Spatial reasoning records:
** begin **
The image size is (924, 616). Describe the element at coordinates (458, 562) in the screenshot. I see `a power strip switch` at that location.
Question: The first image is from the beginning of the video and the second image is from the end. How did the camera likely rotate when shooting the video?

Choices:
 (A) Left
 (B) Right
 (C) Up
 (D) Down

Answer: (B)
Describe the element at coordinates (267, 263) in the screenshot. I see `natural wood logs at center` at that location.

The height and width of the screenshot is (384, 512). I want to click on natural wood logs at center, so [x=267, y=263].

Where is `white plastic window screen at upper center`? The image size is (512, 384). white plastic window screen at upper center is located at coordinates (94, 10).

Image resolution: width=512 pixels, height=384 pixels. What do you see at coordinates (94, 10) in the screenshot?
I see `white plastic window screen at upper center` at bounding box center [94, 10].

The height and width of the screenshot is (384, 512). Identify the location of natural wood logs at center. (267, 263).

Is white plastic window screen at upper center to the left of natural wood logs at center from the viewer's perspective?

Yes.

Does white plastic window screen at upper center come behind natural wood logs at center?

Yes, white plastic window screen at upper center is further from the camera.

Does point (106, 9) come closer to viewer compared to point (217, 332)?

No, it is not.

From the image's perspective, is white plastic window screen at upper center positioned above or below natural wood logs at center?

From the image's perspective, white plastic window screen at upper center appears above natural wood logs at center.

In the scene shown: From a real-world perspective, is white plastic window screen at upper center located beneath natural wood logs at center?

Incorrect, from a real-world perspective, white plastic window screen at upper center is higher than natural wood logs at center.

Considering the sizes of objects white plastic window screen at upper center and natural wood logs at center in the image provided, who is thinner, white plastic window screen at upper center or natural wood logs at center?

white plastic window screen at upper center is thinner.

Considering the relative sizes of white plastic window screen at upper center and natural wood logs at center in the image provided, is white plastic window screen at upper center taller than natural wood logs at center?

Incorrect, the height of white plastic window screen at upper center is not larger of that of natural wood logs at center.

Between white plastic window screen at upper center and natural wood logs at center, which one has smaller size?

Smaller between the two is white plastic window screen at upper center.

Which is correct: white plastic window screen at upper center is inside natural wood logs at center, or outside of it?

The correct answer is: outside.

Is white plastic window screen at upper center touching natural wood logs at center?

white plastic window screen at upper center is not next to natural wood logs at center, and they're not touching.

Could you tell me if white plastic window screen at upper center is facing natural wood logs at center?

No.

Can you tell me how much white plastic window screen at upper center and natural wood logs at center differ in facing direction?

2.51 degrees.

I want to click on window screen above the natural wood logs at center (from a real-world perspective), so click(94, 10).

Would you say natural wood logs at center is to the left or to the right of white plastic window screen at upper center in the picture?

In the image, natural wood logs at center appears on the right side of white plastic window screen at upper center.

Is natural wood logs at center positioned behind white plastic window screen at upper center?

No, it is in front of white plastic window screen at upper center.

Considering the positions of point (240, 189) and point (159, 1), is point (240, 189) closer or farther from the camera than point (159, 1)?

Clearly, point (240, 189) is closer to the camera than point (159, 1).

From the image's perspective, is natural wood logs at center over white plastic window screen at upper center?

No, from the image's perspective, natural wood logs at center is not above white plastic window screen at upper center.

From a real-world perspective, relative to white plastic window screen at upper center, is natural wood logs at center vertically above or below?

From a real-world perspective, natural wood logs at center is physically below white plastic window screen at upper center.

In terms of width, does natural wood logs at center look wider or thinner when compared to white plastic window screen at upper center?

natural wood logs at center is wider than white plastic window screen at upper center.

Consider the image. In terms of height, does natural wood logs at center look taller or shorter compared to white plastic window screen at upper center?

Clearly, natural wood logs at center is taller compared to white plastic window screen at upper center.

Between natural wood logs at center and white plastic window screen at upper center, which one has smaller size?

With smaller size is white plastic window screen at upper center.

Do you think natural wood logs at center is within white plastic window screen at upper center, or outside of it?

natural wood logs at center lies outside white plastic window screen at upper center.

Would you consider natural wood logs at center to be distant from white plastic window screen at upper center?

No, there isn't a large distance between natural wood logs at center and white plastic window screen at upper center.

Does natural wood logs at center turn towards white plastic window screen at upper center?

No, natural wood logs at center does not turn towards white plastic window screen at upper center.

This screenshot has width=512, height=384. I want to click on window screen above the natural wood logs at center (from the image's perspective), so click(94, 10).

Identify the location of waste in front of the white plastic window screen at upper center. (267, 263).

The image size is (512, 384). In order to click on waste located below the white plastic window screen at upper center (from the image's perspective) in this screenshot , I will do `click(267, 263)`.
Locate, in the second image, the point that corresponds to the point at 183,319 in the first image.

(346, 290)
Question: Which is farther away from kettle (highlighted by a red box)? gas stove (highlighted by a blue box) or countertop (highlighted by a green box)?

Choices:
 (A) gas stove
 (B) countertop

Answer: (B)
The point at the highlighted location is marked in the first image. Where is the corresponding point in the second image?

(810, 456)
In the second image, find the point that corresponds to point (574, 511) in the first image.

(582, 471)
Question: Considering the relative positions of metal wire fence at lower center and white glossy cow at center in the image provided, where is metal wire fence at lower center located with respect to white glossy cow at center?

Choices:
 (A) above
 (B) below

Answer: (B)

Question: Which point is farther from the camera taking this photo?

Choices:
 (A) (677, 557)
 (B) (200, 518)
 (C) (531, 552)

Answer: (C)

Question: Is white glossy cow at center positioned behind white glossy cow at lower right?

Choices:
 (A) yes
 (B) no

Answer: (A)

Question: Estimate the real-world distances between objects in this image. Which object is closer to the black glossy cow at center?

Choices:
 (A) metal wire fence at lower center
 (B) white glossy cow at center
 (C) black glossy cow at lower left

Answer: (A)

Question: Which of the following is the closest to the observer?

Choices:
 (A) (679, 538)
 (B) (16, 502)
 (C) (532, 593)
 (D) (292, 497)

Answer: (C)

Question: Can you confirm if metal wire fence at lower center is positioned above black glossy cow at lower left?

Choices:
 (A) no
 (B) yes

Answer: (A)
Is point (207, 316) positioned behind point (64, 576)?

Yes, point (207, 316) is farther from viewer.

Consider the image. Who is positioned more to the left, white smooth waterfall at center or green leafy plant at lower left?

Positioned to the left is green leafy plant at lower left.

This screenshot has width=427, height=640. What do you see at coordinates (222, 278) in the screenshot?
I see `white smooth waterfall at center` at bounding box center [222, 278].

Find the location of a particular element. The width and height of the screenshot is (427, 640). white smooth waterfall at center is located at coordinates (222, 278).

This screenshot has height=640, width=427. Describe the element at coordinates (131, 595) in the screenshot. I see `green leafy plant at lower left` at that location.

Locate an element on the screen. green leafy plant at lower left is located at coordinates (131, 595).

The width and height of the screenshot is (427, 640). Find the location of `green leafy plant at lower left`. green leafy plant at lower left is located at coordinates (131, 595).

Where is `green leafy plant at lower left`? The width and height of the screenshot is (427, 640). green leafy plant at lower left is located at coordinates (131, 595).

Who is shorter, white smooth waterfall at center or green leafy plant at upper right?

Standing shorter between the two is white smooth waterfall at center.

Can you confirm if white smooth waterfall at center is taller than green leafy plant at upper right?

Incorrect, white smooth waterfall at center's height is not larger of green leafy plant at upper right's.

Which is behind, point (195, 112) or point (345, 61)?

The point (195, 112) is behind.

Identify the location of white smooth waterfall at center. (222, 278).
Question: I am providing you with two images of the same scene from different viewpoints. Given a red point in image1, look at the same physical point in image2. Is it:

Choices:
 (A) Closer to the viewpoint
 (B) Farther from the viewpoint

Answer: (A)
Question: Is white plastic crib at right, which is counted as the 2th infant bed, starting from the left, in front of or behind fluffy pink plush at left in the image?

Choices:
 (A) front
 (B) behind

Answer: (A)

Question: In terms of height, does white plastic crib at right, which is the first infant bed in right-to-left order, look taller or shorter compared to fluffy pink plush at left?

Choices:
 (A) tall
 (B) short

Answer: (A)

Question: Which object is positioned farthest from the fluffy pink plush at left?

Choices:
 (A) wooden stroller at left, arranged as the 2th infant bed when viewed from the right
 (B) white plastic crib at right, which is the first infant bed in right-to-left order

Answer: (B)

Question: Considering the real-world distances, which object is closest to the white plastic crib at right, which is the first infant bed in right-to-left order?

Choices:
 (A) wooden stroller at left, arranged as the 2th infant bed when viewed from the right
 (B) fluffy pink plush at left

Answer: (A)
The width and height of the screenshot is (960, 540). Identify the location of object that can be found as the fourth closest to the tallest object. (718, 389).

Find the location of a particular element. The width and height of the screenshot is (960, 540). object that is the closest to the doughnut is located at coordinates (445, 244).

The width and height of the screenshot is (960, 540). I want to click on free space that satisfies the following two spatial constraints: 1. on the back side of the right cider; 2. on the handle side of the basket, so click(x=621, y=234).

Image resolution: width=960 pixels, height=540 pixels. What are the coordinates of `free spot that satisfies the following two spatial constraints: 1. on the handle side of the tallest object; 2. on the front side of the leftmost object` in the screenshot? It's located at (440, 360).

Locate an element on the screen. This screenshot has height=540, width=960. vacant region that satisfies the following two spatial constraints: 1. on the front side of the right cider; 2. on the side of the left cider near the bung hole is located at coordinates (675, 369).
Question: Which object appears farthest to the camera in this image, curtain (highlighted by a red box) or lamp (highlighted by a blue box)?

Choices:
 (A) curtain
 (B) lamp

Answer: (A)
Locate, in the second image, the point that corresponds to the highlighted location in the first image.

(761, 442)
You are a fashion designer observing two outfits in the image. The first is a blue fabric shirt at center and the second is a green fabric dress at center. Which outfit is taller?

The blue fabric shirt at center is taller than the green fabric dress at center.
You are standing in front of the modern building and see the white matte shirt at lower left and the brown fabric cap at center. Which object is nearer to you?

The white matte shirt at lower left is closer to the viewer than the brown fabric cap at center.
** end **
What the exercise asks — Update everything from the line containing "Standing shorter between" down to the line containing "Can you confirm if white", replacing "waterfall" with "fountain" and leaving all else unchanged.

Solution to this problem —
Standing shorter between the two is white smooth fountain at center.

Can you confirm if white smooth fountain at center is taller than green leafy plant at upper right?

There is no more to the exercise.